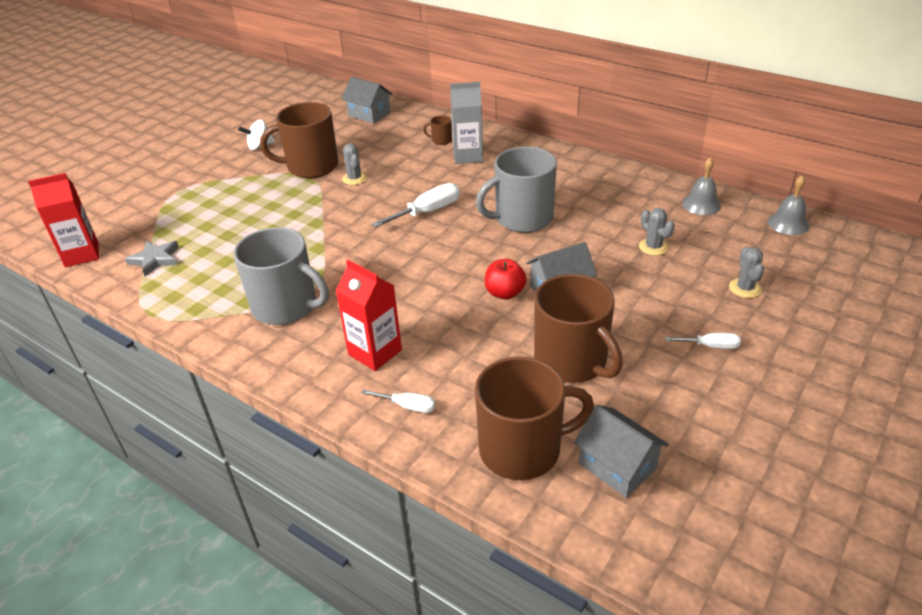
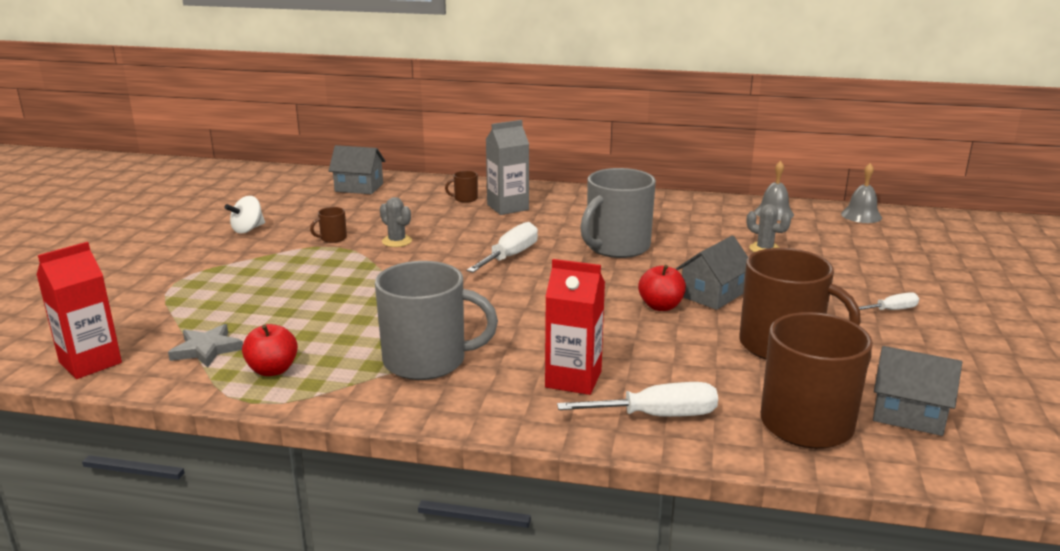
camera: 25 degrees left, 15 degrees down
(181, 289) = (272, 370): none -> red apple
(311, 166) = (333, 238): brown mug -> brown mug, size x0.41
(408, 406) = (657, 416): white screwdriver -> white screwdriver, size x1.74
(745, 288) = (875, 265): grey cactus -> none

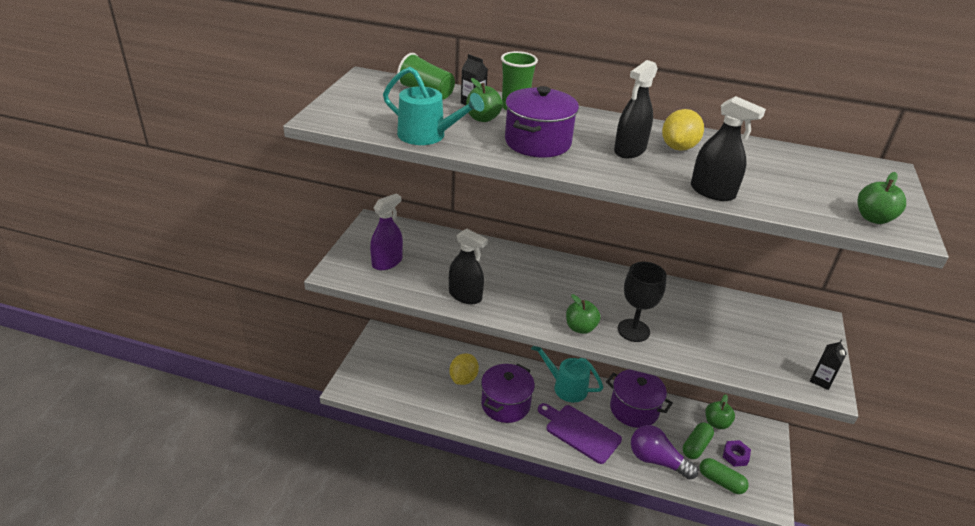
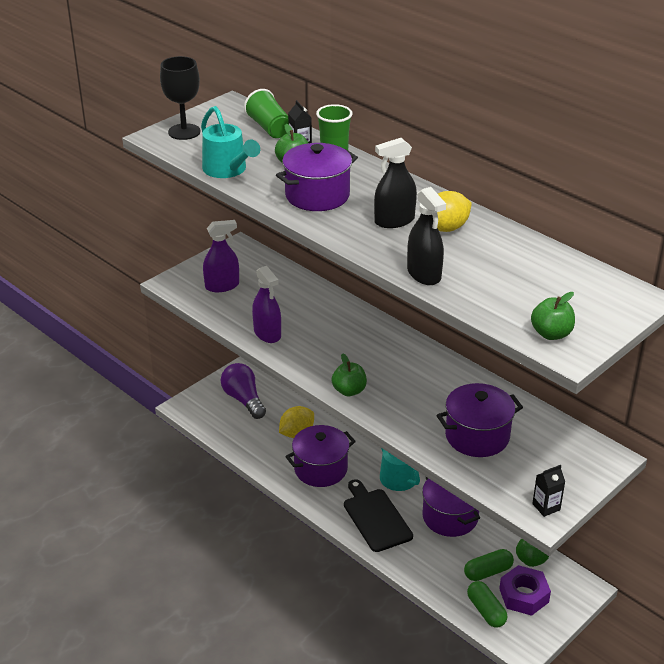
camera: 30 degrees right, 0 degrees up
(465, 296) = (267, 333): black spray bottle -> purple spray bottle
(580, 432) = (376, 518): purple cutting board -> black cutting board
(633, 330) = (398, 408): black goblet -> black goblet (184, 132)
(656, 460) = (434, 569): purple light bulb -> purple light bulb (243, 399)
(714, 335) = (477, 436): none -> purple pot
(735, 456) = (524, 595): purple nut -> purple nut, size x1.59

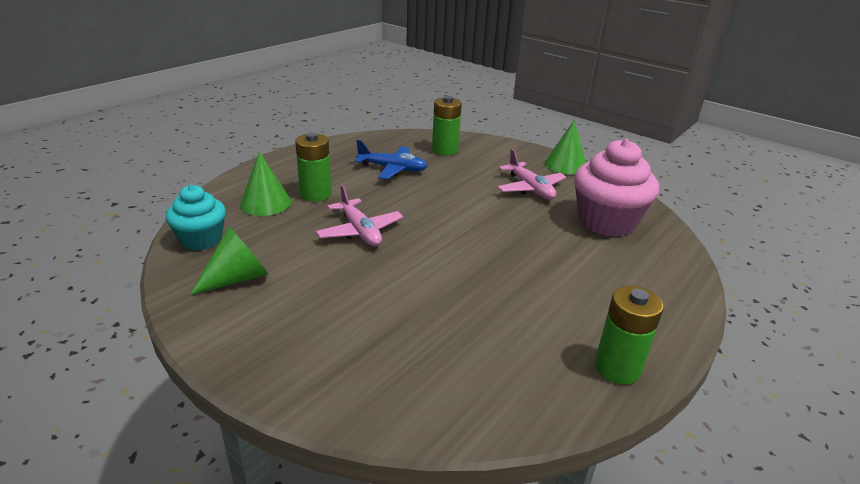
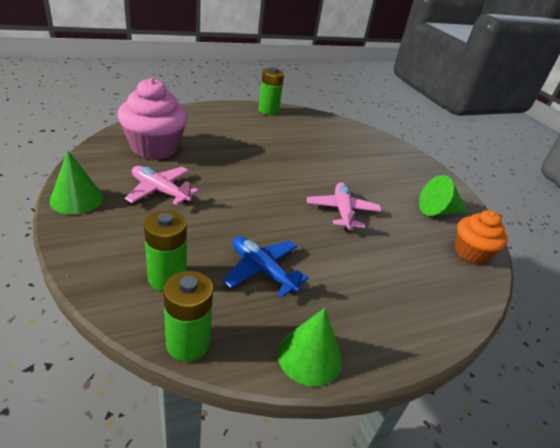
camera: 155 degrees left, 5 degrees up
(201, 239) = (470, 253): turquoise cupcake -> orange cupcake
(265, 203) = (416, 274): green cone -> green cone (309, 356)
(316, 194) = (364, 266): green battery -> green battery (188, 343)
(530, 188) = (160, 191): pink plane -> pink plane turned 60 degrees counterclockwise

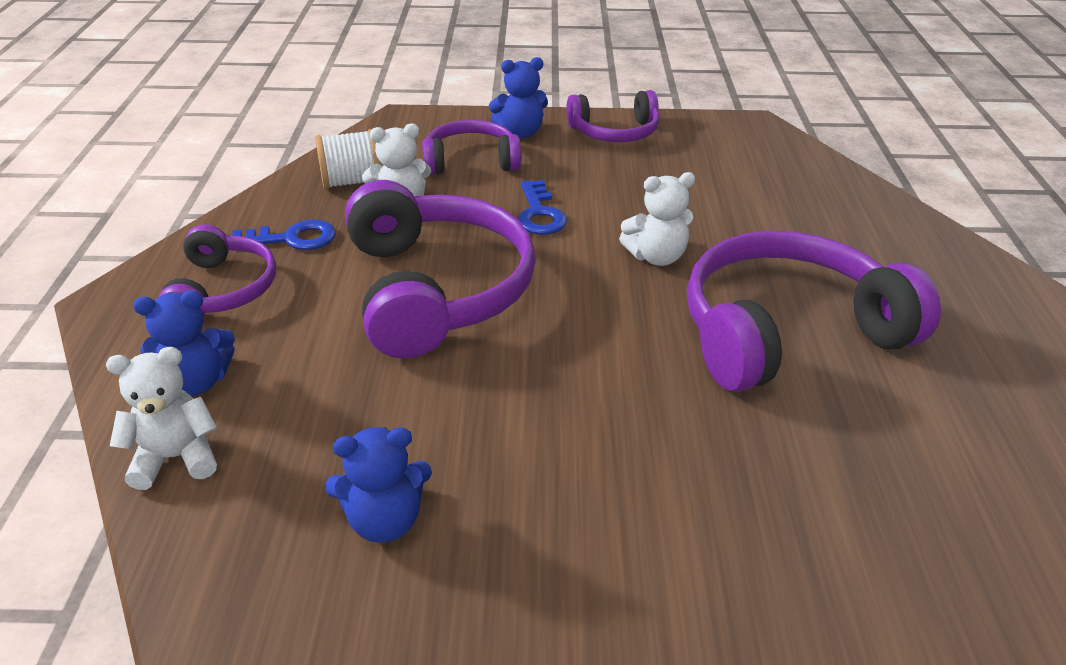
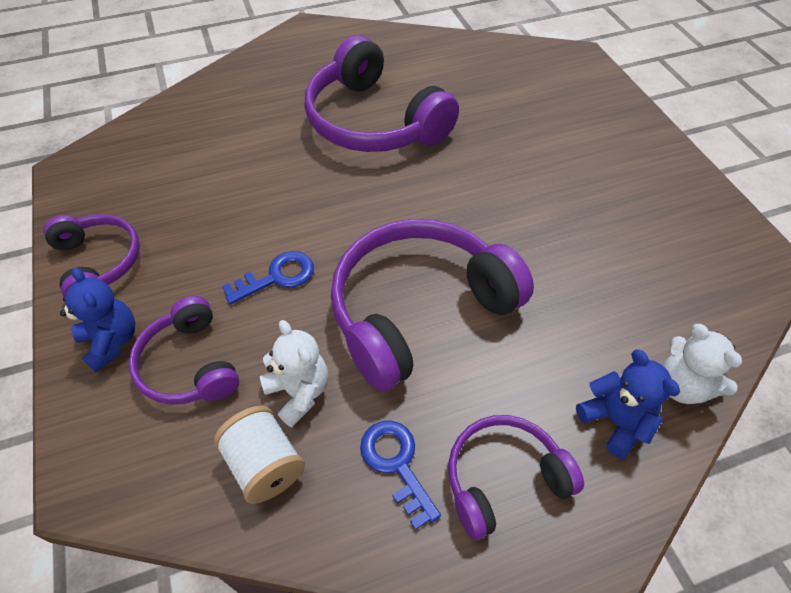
camera: 110 degrees left, 15 degrees up
(385, 520) = (637, 251): blue teddy bear -> none
(656, 257) = (315, 192): white teddy bear -> none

————————

Reproduce exactly the line containing "(385, 520) = (637, 251): blue" and every line after it through the end of the records above, and nothing else.

(385, 520) = (637, 251): blue teddy bear -> none
(656, 257) = (315, 192): white teddy bear -> none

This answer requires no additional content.